Work instructions: Once the line with "RFID3 pin SS: D4 -> D6" is found in the data, output it and each following line exactly, up to and including the line with "HALL: SS49E -> A3144", and nothing before or after.

(Records contained in a dataset)
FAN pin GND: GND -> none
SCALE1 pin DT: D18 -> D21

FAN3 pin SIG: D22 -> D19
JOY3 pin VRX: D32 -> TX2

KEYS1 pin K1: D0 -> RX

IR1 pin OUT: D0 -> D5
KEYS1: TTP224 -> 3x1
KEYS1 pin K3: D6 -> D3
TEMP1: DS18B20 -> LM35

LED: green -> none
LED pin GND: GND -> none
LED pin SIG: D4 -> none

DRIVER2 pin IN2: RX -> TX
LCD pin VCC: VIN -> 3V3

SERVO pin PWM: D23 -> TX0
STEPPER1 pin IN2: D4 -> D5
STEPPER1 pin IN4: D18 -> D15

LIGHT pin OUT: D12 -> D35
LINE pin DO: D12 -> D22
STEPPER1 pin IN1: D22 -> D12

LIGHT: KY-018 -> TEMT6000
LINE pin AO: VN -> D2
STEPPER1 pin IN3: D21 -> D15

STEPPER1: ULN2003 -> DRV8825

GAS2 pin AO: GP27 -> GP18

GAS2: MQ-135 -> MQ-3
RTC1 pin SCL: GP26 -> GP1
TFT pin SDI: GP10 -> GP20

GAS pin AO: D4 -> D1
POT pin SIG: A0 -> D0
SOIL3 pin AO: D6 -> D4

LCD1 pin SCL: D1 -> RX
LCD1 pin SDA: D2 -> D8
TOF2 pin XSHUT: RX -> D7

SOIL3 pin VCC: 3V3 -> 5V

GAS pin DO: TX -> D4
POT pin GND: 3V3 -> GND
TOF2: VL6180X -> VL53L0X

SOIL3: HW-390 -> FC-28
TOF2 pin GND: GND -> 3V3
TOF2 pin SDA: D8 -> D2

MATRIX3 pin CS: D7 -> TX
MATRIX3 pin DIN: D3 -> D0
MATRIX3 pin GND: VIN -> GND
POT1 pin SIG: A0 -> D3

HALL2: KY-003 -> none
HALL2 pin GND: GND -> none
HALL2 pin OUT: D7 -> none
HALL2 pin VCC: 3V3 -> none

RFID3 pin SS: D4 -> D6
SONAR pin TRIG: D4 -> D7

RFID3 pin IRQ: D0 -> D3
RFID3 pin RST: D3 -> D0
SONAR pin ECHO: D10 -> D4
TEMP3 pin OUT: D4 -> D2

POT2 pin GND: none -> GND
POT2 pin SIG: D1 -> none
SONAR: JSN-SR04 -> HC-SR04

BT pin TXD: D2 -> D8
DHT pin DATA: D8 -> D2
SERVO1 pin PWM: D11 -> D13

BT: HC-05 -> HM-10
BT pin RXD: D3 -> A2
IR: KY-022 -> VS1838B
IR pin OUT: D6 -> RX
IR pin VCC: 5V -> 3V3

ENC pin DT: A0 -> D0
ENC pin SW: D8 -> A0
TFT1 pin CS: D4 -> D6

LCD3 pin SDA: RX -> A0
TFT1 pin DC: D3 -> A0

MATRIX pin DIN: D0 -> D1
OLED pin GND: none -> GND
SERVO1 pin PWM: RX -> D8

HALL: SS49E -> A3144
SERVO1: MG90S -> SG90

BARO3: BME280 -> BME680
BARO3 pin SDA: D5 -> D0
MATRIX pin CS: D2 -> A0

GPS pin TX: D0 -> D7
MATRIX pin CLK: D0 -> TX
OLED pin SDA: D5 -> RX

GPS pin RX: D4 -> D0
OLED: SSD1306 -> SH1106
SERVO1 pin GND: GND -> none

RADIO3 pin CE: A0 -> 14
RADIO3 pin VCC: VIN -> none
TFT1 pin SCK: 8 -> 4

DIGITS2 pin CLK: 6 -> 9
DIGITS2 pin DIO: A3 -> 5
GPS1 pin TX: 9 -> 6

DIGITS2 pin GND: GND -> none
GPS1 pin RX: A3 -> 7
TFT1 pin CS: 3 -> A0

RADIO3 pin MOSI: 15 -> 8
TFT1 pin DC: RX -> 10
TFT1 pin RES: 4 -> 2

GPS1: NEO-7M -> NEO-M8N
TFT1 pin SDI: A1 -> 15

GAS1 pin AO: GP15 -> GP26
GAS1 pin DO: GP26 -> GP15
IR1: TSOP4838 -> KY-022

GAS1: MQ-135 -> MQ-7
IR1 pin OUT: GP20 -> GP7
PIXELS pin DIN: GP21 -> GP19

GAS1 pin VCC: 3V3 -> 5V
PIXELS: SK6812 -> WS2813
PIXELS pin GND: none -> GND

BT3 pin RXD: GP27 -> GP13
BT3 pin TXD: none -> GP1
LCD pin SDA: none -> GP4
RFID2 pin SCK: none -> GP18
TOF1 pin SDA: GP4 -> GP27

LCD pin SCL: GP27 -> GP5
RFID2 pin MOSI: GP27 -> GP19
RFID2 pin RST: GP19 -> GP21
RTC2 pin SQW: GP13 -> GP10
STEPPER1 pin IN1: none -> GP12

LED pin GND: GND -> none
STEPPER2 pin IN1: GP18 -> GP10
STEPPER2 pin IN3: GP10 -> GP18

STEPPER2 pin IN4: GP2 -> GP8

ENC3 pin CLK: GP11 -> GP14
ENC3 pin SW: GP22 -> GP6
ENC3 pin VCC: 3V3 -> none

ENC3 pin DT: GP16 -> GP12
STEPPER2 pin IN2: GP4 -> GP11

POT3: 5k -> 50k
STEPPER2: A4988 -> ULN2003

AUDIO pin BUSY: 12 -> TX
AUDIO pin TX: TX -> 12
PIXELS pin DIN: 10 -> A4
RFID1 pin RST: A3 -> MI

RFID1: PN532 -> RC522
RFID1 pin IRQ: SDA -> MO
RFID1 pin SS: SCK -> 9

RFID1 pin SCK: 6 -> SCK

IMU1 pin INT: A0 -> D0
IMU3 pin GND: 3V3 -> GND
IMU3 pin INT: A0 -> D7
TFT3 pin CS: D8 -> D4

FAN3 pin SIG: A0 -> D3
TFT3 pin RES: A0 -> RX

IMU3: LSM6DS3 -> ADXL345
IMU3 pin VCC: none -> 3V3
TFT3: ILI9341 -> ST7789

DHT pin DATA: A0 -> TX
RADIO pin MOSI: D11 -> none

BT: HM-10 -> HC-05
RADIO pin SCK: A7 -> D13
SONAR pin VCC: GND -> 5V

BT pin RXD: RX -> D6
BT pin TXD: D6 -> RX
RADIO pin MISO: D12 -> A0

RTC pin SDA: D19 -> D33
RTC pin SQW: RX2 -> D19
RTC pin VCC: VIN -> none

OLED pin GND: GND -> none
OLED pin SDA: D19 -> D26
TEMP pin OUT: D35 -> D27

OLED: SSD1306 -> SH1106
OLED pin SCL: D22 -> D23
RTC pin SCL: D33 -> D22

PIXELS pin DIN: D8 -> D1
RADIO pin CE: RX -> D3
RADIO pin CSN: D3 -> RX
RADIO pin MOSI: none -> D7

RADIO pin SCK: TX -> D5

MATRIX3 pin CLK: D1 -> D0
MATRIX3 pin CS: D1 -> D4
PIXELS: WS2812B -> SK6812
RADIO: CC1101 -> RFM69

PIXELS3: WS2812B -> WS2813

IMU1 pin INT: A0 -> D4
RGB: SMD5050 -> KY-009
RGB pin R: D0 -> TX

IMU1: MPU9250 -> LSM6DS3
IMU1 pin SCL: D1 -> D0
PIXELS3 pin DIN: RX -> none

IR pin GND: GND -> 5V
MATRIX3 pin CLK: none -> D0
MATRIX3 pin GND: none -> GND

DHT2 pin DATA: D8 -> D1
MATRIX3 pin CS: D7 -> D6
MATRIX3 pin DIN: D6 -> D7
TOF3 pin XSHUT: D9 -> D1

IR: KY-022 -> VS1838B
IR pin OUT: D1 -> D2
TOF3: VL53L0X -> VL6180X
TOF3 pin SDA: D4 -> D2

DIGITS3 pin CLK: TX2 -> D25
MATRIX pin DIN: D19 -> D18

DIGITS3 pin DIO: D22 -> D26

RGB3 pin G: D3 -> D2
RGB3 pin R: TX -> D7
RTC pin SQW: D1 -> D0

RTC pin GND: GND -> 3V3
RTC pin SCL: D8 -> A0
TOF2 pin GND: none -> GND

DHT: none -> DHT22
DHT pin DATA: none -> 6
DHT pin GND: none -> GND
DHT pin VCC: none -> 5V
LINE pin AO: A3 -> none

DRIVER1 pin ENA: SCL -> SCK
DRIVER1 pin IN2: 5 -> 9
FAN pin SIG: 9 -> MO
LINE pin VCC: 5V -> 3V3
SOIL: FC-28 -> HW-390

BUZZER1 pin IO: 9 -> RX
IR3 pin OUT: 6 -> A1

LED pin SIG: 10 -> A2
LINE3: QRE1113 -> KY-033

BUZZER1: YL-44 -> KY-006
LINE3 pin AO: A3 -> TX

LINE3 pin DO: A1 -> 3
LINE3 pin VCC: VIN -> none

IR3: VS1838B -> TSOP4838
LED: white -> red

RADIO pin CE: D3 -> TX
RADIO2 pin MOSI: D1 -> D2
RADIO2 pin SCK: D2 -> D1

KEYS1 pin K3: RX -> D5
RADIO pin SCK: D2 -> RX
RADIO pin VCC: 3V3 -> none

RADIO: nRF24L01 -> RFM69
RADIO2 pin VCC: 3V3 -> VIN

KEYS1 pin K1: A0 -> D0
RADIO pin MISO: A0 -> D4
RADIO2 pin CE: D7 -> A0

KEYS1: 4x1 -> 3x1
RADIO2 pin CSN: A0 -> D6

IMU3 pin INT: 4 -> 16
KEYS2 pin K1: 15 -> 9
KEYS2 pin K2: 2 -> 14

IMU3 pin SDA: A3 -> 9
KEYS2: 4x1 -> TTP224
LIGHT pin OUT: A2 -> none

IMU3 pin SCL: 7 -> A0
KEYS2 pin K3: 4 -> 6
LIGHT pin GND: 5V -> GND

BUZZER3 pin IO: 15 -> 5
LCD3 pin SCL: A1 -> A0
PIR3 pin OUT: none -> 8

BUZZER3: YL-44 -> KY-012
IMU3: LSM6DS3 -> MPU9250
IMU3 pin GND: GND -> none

Reply:
RFID3 pin SS: D4 -> D6
SONAR pin TRIG: D4 -> D7

RFID3 pin IRQ: D0 -> D3
RFID3 pin RST: D3 -> D0
SONAR pin ECHO: D10 -> D4
TEMP3 pin OUT: D4 -> D2

POT2 pin GND: none -> GND
POT2 pin SIG: D1 -> none
SONAR: JSN-SR04 -> HC-SR04

BT pin TXD: D2 -> D8
DHT pin DATA: D8 -> D2
SERVO1 pin PWM: D11 -> D13

BT: HC-05 -> HM-10
BT pin RXD: D3 -> A2
IR: KY-022 -> VS1838B
IR pin OUT: D6 -> RX
IR pin VCC: 5V -> 3V3

ENC pin DT: A0 -> D0
ENC pin SW: D8 -> A0
TFT1 pin CS: D4 -> D6

LCD3 pin SDA: RX -> A0
TFT1 pin DC: D3 -> A0

MATRIX pin DIN: D0 -> D1
OLED pin GND: none -> GND
SERVO1 pin PWM: RX -> D8

HALL: SS49E -> A3144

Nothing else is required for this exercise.